WHAT YOU NEED TO DO => Read the records below and copy each line that contains "adipose".

INPUT ROWS =>
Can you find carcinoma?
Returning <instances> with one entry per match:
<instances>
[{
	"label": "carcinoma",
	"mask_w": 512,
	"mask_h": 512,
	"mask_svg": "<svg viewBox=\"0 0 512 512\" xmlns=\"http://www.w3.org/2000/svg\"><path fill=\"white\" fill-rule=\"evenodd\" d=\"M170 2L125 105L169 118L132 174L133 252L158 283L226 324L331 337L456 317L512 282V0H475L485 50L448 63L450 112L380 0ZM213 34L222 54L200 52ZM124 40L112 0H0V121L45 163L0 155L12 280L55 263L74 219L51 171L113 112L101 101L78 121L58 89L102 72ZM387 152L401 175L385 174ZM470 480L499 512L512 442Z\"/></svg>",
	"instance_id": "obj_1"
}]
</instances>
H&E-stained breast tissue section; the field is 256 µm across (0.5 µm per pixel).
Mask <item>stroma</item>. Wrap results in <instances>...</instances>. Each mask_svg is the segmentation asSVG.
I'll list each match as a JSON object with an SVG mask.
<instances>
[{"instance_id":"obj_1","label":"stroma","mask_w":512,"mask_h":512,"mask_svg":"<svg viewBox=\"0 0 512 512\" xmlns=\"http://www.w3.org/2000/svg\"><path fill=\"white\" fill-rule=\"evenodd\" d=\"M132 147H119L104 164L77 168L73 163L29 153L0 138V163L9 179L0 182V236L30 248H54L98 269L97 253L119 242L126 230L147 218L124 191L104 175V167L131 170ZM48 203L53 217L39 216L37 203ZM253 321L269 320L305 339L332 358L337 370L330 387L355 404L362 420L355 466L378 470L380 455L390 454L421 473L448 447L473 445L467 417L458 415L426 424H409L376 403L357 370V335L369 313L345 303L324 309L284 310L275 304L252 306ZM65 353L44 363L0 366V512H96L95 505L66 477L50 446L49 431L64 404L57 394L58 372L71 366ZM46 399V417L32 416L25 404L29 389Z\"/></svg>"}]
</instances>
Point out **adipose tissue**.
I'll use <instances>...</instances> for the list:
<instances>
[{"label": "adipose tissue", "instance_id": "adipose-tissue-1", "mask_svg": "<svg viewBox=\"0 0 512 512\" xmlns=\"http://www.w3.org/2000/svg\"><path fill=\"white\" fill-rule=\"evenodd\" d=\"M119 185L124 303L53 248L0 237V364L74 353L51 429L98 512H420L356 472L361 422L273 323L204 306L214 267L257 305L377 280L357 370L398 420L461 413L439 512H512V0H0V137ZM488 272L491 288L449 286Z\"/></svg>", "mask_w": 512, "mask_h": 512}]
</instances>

ANSWER TO THIS TASK =>
Point out **adipose tissue**.
[{"label": "adipose tissue", "instance_id": "adipose-tissue-1", "mask_svg": "<svg viewBox=\"0 0 512 512\" xmlns=\"http://www.w3.org/2000/svg\"><path fill=\"white\" fill-rule=\"evenodd\" d=\"M119 185L124 303L53 248L0 237V364L74 353L51 429L98 512H420L356 472L361 422L273 323L204 306L214 267L257 305L377 280L357 370L398 420L461 413L439 512H512V0H0V137ZM488 272L491 288L449 286Z\"/></svg>", "mask_w": 512, "mask_h": 512}]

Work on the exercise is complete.